With the exception of the pictures, write out the data below precisely.

[Items from a data source]

━━━━

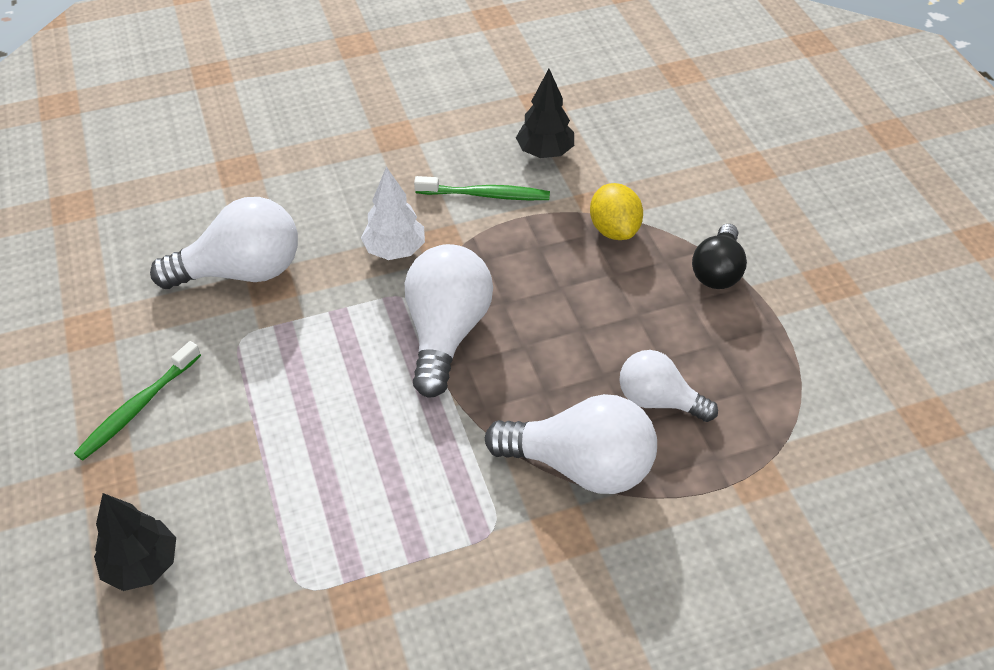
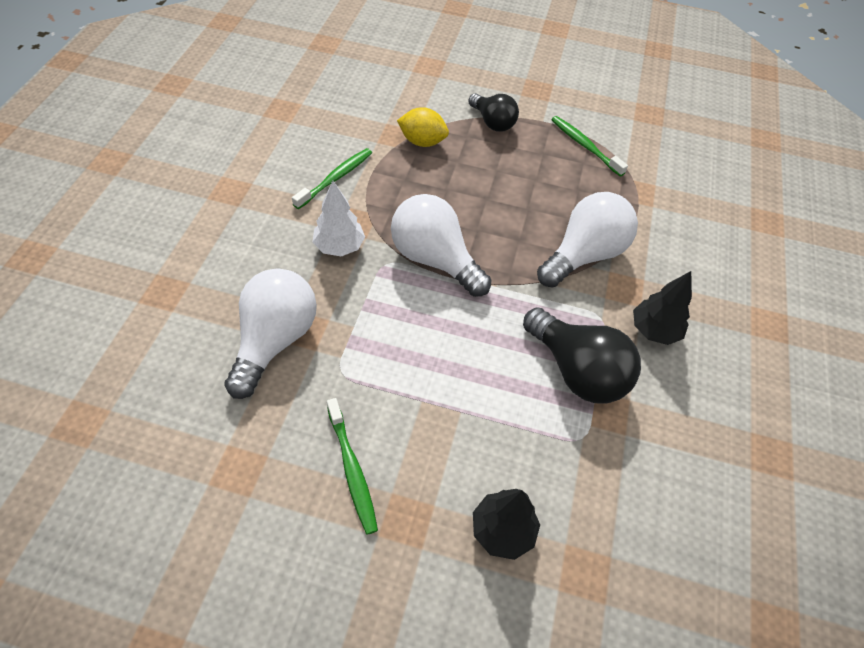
camera: 60 degrees left, 5 degrees up
(393, 540) = (577, 371): none -> black light bulb
(545, 152) = (328, 133): black tree -> black tree (654, 330)
(658, 400) = (563, 198): white light bulb -> none
(779, 379) = (585, 146): none -> green toothbrush

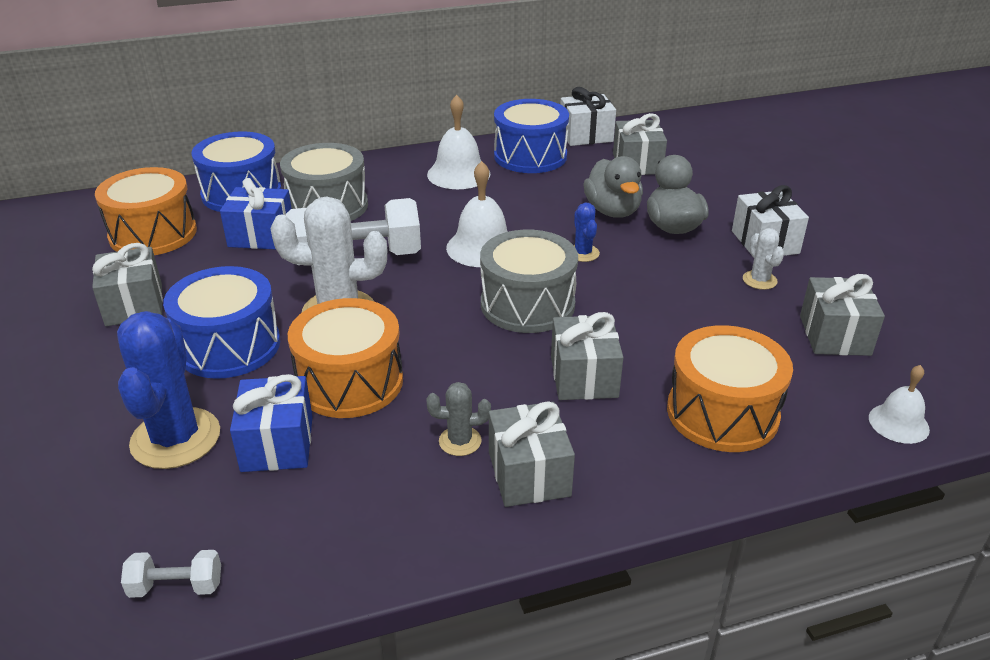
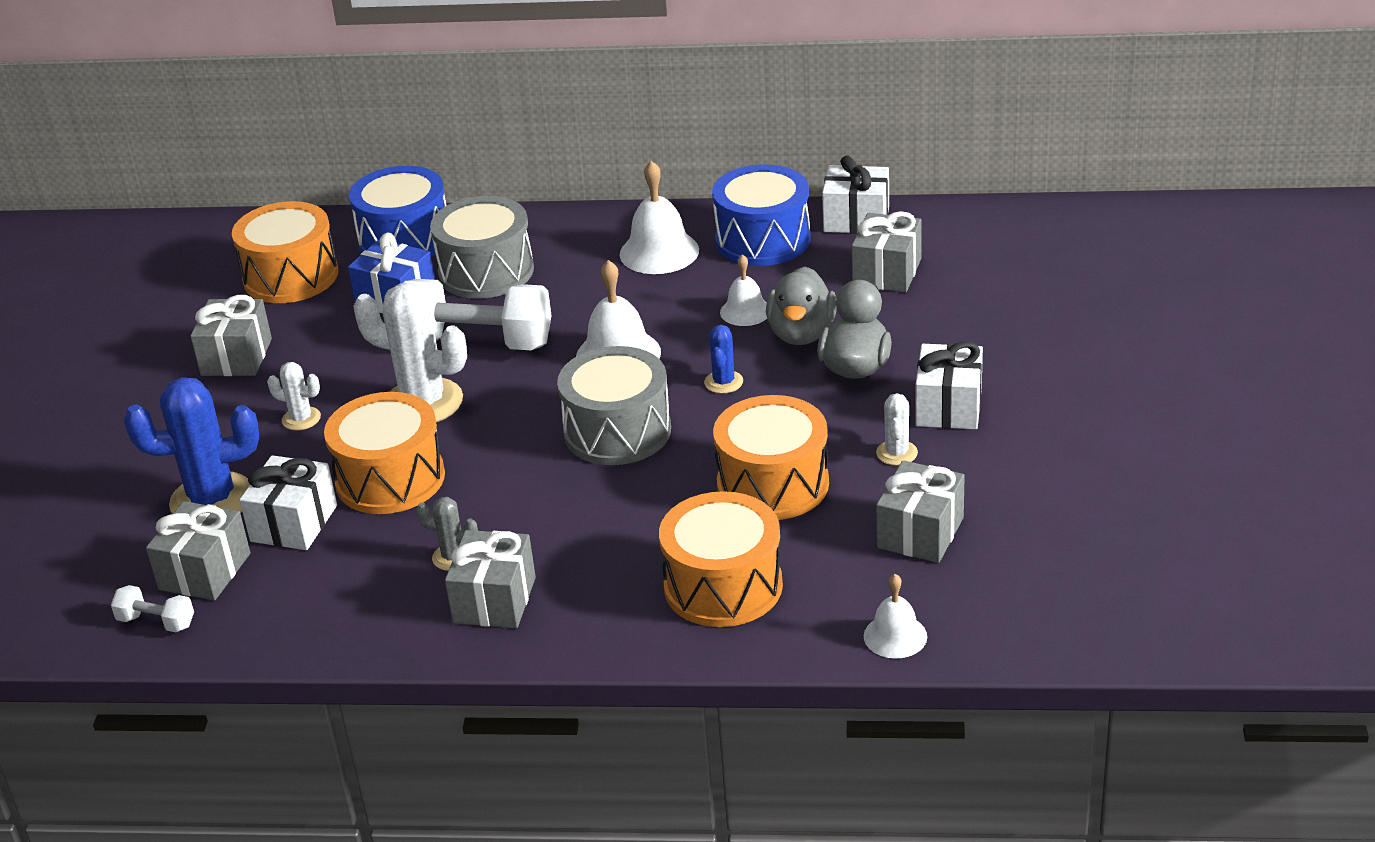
camera: 25 degrees right, 0 degrees up
(175, 438) = (212, 499): blue cactus -> blue cactus turned 60 degrees clockwise
(229, 346) = (301, 419): blue drum -> white cactus
(277, 443) = (294, 523): blue gift -> white gift
(557, 202) = (745, 311): none -> white bell
(584, 377) = (615, 521): grey gift -> grey gift (205, 571)
(688, 321) = (773, 484): none -> orange drum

━━━━

Solution below |
camera: 60 degrees left, 5 degrees up
(393, 540) = (577, 371): none -> black light bulb
(545, 152) = (328, 133): black tree -> black tree (654, 330)
(658, 400) = (563, 198): white light bulb -> none
(779, 379) = (585, 146): none -> green toothbrush

camera: 25 degrees right, 0 degrees up
(175, 438) = (212, 499): blue cactus -> blue cactus turned 60 degrees clockwise
(229, 346) = (301, 419): blue drum -> white cactus
(277, 443) = (294, 523): blue gift -> white gift
(557, 202) = (745, 311): none -> white bell
(584, 377) = (615, 521): grey gift -> grey gift (205, 571)
(688, 321) = (773, 484): none -> orange drum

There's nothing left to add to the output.